======== Information given ========

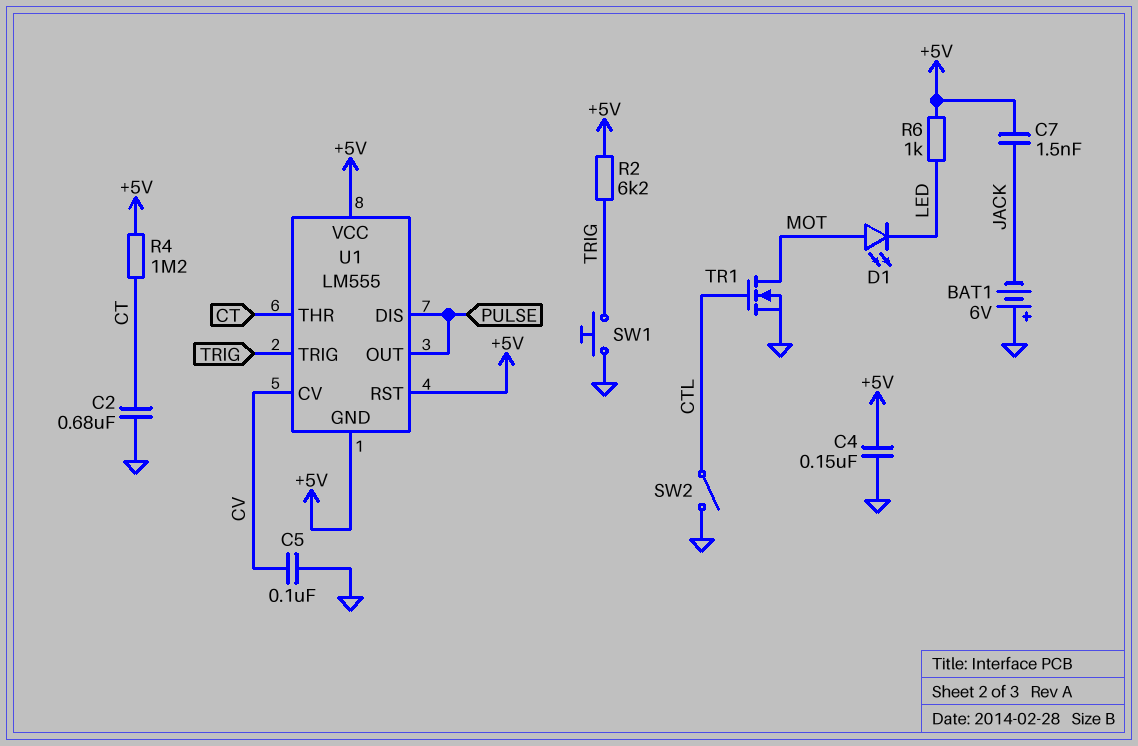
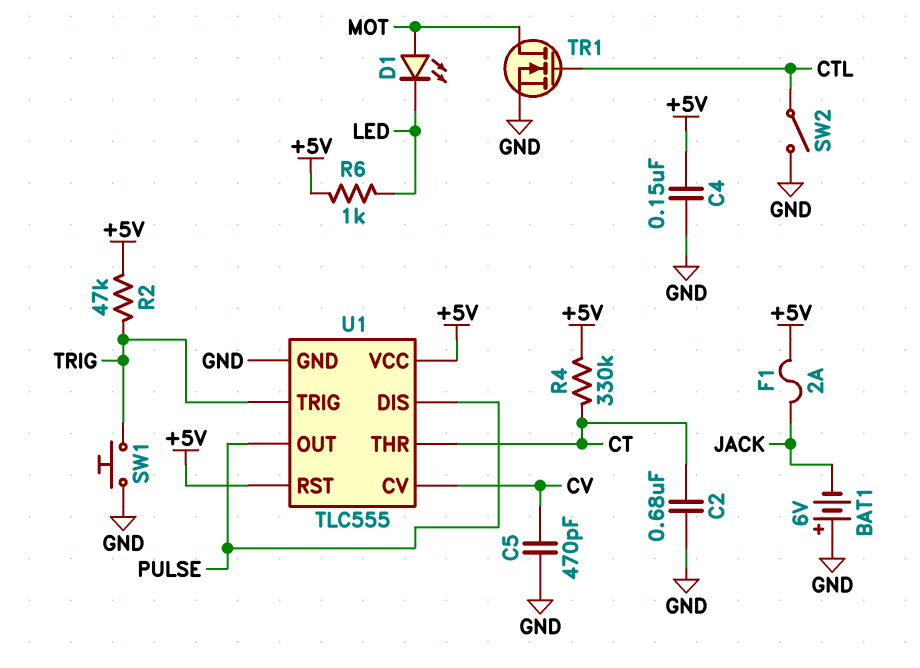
C5: 100nF (CV, GND) -> 470pF (CV, GND)
C7: 1.5nF (+5V, JACK) -> none
F1: none -> 2A (+5V, JACK)
R2: 6.2k (+5V, TRIG) -> 47k (+5V, TRIG)
R4: 1.2M (+5V, CT) -> 330k (+5V, CT)
U1: LM555 -> TLC555
U1 pin GND: +5V -> GND

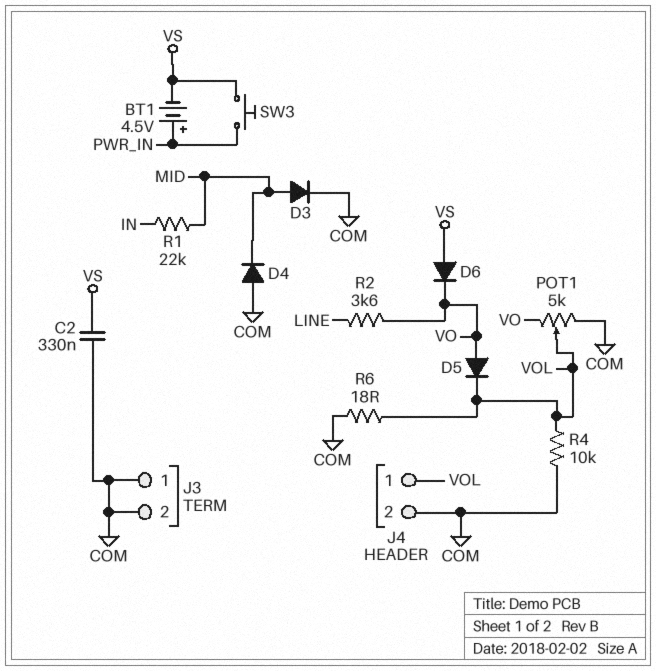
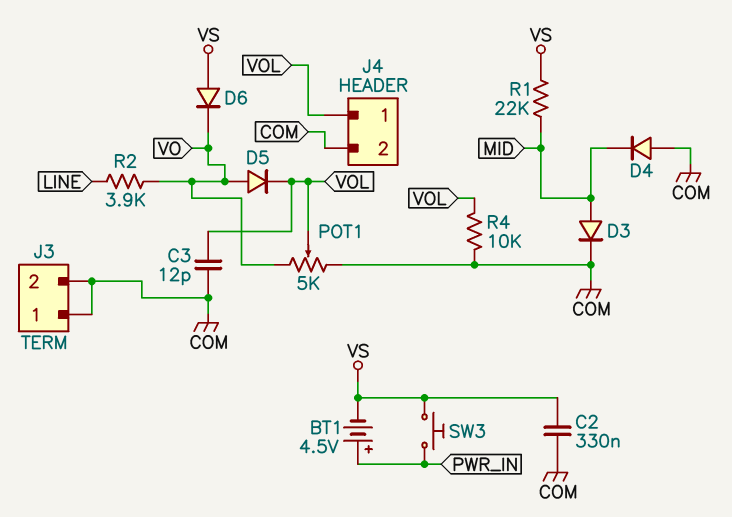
C3: none -> 12pF (COM, VOL)
R1: 22k (IN, MID) -> 22k (MID, VS)
R2: 3.6k (LINE, VO) -> 3.9k (LINE, VO)
R6: 18 (COM, VOL) -> none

========

## Exercise brief
Retype the records above exactly, leaving every picture out of your copy.

## Response
C5: 100nF (CV, GND) -> 470pF (CV, GND)
C7: 1.5nF (+5V, JACK) -> none
F1: none -> 2A (+5V, JACK)
R2: 6.2k (+5V, TRIG) -> 47k (+5V, TRIG)
R4: 1.2M (+5V, CT) -> 330k (+5V, CT)
U1: LM555 -> TLC555
U1 pin GND: +5V -> GND

C3: none -> 12pF (COM, VOL)
R1: 22k (IN, MID) -> 22k (MID, VS)
R2: 3.6k (LINE, VO) -> 3.9k (LINE, VO)
R6: 18 (COM, VOL) -> none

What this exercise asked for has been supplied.